• [Task description]: Where a line holds the word "camera", copy it from the records.
── Data listing
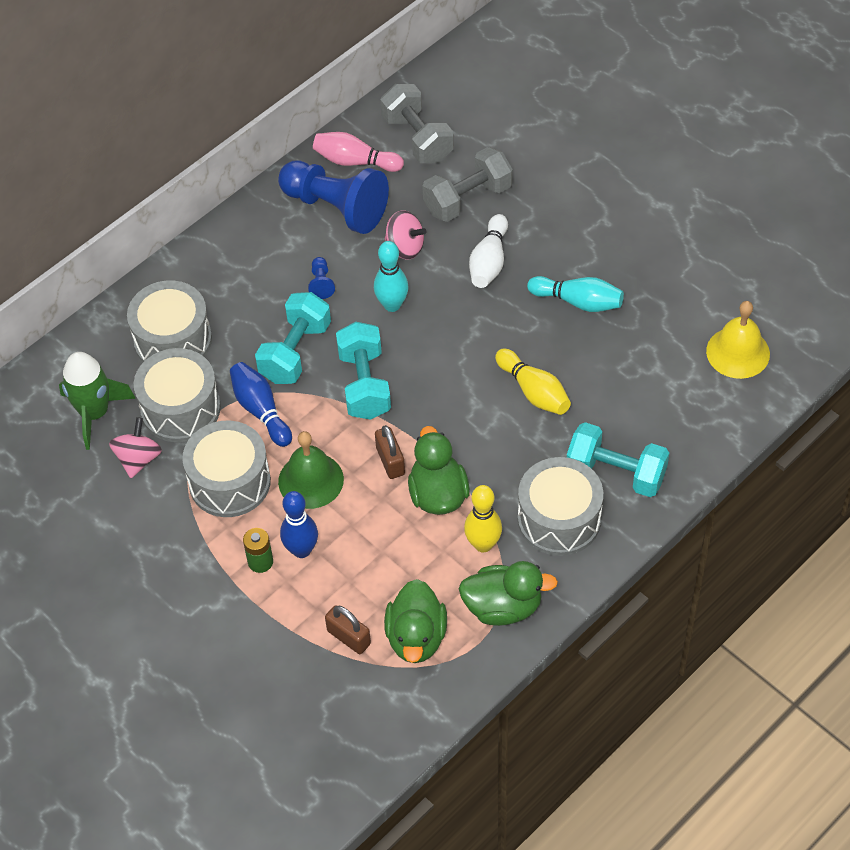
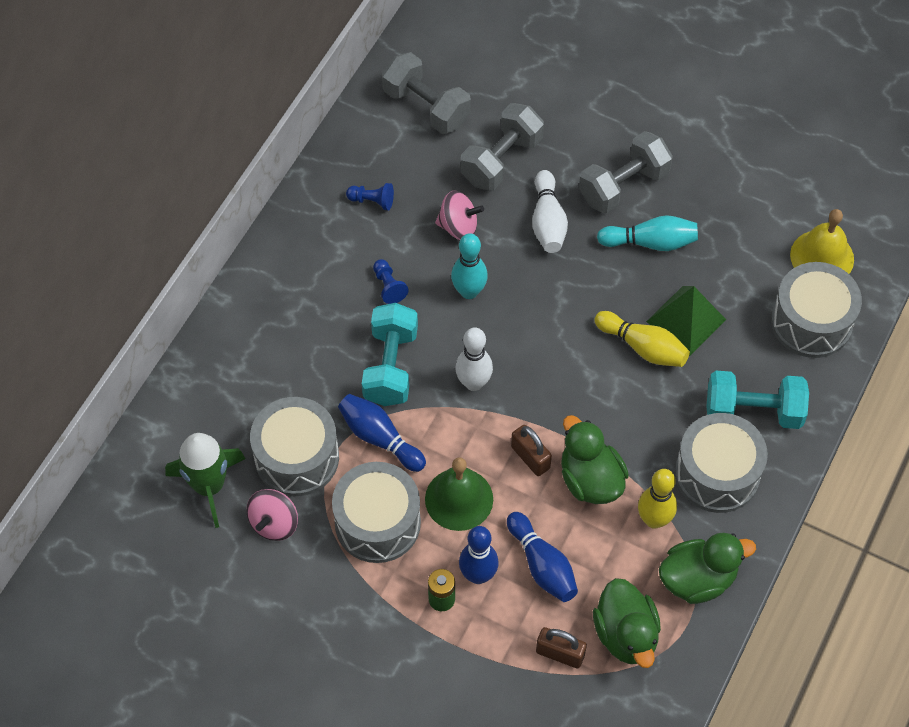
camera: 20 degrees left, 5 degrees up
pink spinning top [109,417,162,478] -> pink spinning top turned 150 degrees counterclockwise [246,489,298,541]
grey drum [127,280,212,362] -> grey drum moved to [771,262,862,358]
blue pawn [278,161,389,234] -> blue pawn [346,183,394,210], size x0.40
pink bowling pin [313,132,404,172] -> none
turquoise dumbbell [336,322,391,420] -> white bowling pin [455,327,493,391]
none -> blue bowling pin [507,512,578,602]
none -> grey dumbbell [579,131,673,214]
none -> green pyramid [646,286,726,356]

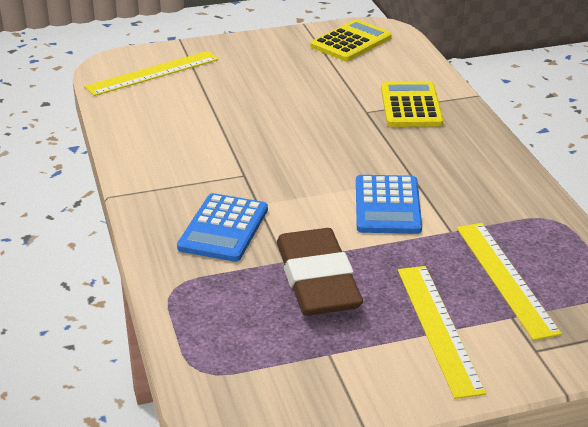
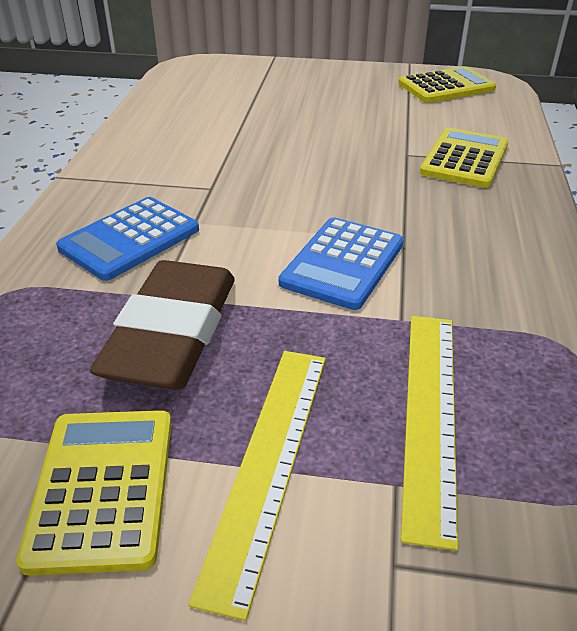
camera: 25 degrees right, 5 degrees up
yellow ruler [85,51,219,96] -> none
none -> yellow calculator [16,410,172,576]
────
• [Answer to this exercise]:
camera: 20 degrees left, 5 degrees up
camera: 25 degrees right, 5 degrees up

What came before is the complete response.